**Exercise**
Return each line below exactly as it reads, and omit any image in it.

[Opening Supplied data section]

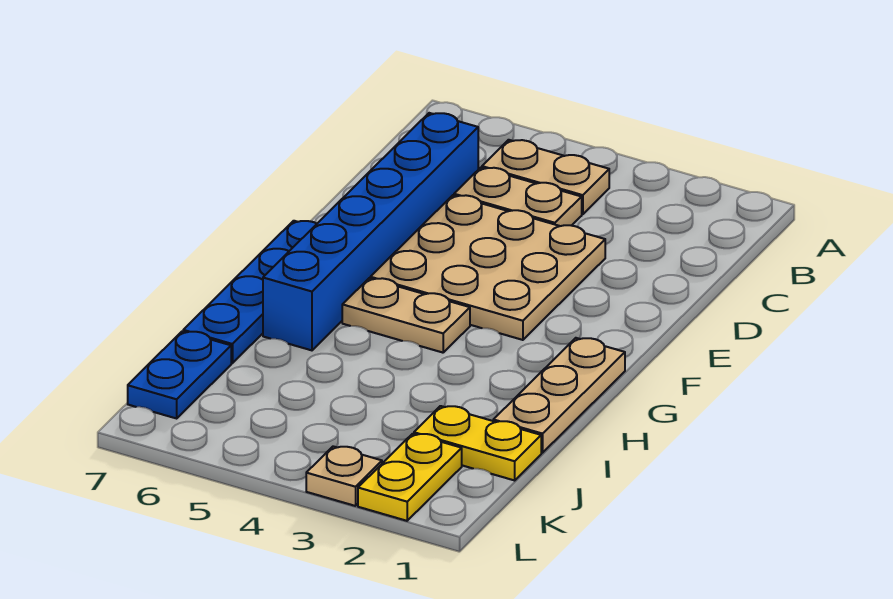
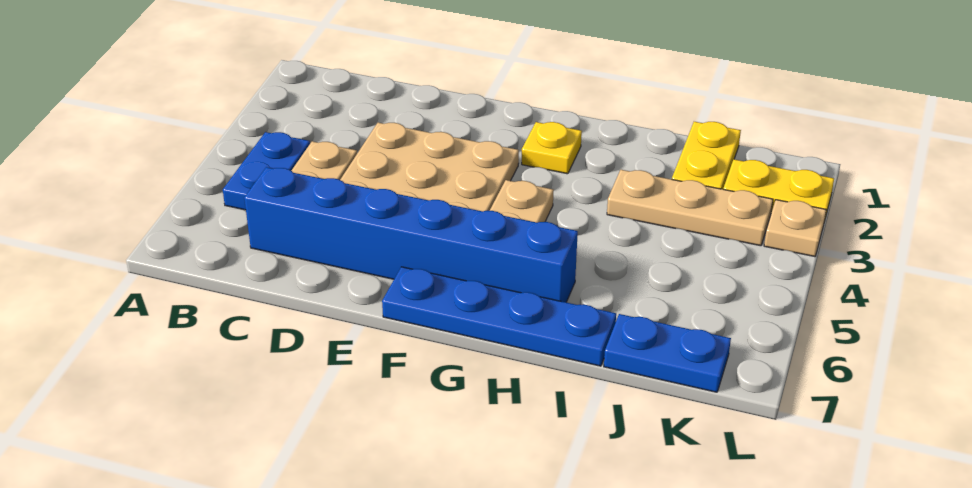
tan plate B4:B5 level 1 -> blue plate B4:B5 level 1
tan plate G1:I1 level 1 -> tan plate I3:K3 level 1
none -> yellow plate G2 level 1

[Closing Supplied data section]

**Response box**
tan plate B4:B5 level 1 -> blue plate B4:B5 level 1
tan plate G1:I1 level 1 -> tan plate I3:K3 level 1
none -> yellow plate G2 level 1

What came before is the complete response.